Change detection outputs:
• • • • • • •

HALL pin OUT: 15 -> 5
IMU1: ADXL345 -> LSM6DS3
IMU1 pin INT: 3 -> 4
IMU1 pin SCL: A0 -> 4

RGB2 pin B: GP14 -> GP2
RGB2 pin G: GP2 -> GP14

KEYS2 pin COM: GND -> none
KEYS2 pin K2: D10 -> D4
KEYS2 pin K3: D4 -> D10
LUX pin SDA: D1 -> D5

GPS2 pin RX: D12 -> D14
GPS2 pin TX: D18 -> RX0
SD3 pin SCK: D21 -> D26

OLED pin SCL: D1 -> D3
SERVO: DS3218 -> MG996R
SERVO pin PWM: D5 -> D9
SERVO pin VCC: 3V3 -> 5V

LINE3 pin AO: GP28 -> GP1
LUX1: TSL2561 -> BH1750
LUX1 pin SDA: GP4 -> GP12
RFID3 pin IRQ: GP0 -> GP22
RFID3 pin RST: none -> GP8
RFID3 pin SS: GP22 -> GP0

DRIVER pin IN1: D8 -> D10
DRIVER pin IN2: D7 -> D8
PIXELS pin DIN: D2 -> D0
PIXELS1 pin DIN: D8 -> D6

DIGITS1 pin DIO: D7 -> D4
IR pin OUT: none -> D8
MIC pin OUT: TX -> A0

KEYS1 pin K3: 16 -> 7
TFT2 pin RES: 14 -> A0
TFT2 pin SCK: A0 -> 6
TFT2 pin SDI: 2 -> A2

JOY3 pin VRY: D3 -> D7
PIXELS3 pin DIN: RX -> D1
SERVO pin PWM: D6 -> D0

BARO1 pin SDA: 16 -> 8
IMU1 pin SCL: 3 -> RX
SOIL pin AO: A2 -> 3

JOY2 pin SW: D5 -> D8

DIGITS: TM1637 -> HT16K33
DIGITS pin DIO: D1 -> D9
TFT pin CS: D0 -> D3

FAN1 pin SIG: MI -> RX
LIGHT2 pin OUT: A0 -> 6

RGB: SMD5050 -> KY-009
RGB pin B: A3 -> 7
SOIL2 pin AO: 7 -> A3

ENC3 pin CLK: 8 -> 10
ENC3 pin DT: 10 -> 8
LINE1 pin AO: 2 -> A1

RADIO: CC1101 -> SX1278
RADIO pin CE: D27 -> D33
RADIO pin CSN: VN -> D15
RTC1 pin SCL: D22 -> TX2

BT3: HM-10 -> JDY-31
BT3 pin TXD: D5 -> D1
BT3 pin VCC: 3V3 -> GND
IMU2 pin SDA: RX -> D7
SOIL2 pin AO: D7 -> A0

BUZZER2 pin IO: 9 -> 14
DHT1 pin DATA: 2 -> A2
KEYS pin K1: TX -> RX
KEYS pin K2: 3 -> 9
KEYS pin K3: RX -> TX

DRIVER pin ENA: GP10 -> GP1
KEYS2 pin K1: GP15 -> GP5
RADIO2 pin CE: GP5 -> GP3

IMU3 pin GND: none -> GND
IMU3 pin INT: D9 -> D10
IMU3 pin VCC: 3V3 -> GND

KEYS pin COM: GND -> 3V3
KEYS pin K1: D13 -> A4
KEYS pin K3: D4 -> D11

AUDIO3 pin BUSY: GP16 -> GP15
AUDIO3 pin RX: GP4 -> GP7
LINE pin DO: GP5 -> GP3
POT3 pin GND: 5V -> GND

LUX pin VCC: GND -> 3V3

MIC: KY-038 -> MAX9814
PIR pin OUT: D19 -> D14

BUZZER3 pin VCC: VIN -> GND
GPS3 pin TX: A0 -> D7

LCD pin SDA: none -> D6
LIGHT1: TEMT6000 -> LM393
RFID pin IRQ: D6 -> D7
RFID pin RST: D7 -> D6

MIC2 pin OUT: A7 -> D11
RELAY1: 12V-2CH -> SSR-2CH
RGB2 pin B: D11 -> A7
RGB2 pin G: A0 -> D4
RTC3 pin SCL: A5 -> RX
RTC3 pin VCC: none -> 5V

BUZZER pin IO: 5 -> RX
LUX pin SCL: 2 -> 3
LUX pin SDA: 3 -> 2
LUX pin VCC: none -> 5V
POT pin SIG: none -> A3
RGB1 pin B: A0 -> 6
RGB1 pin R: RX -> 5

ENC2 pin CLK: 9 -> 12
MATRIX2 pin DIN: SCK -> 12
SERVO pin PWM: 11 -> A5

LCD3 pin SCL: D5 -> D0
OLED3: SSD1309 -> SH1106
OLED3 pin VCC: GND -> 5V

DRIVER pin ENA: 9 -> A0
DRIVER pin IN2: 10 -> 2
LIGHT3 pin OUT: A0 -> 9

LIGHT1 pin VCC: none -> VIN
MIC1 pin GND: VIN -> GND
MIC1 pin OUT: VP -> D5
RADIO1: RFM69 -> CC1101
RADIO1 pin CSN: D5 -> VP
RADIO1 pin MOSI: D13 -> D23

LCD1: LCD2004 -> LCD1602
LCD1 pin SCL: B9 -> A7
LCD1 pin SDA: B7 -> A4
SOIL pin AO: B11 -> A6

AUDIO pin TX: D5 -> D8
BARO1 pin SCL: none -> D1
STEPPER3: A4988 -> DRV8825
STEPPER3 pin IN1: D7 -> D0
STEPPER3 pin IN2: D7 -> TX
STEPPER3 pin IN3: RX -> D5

• • • • • • •

What you are asked to do:
The required output is the exact run of lines from the beginning of the records to the line with "BT3 pin VCC: 3V3 -> GND", that line included.

Response for this exercise:
HALL pin OUT: 15 -> 5
IMU1: ADXL345 -> LSM6DS3
IMU1 pin INT: 3 -> 4
IMU1 pin SCL: A0 -> 4

RGB2 pin B: GP14 -> GP2
RGB2 pin G: GP2 -> GP14

KEYS2 pin COM: GND -> none
KEYS2 pin K2: D10 -> D4
KEYS2 pin K3: D4 -> D10
LUX pin SDA: D1 -> D5

GPS2 pin RX: D12 -> D14
GPS2 pin TX: D18 -> RX0
SD3 pin SCK: D21 -> D26

OLED pin SCL: D1 -> D3
SERVO: DS3218 -> MG996R
SERVO pin PWM: D5 -> D9
SERVO pin VCC: 3V3 -> 5V

LINE3 pin AO: GP28 -> GP1
LUX1: TSL2561 -> BH1750
LUX1 pin SDA: GP4 -> GP12
RFID3 pin IRQ: GP0 -> GP22
RFID3 pin RST: none -> GP8
RFID3 pin SS: GP22 -> GP0

DRIVER pin IN1: D8 -> D10
DRIVER pin IN2: D7 -> D8
PIXELS pin DIN: D2 -> D0
PIXELS1 pin DIN: D8 -> D6

DIGITS1 pin DIO: D7 -> D4
IR pin OUT: none -> D8
MIC pin OUT: TX -> A0

KEYS1 pin K3: 16 -> 7
TFT2 pin RES: 14 -> A0
TFT2 pin SCK: A0 -> 6
TFT2 pin SDI: 2 -> A2

JOY3 pin VRY: D3 -> D7
PIXELS3 pin DIN: RX -> D1
SERVO pin PWM: D6 -> D0

BARO1 pin SDA: 16 -> 8
IMU1 pin SCL: 3 -> RX
SOIL pin AO: A2 -> 3

JOY2 pin SW: D5 -> D8

DIGITS: TM1637 -> HT16K33
DIGITS pin DIO: D1 -> D9
TFT pin CS: D0 -> D3

FAN1 pin SIG: MI -> RX
LIGHT2 pin OUT: A0 -> 6

RGB: SMD5050 -> KY-009
RGB pin B: A3 -> 7
SOIL2 pin AO: 7 -> A3

ENC3 pin CLK: 8 -> 10
ENC3 pin DT: 10 -> 8
LINE1 pin AO: 2 -> A1

RADIO: CC1101 -> SX1278
RADIO pin CE: D27 -> D33
RADIO pin CSN: VN -> D15
RTC1 pin SCL: D22 -> TX2

BT3: HM-10 -> JDY-31
BT3 pin TXD: D5 -> D1
BT3 pin VCC: 3V3 -> GND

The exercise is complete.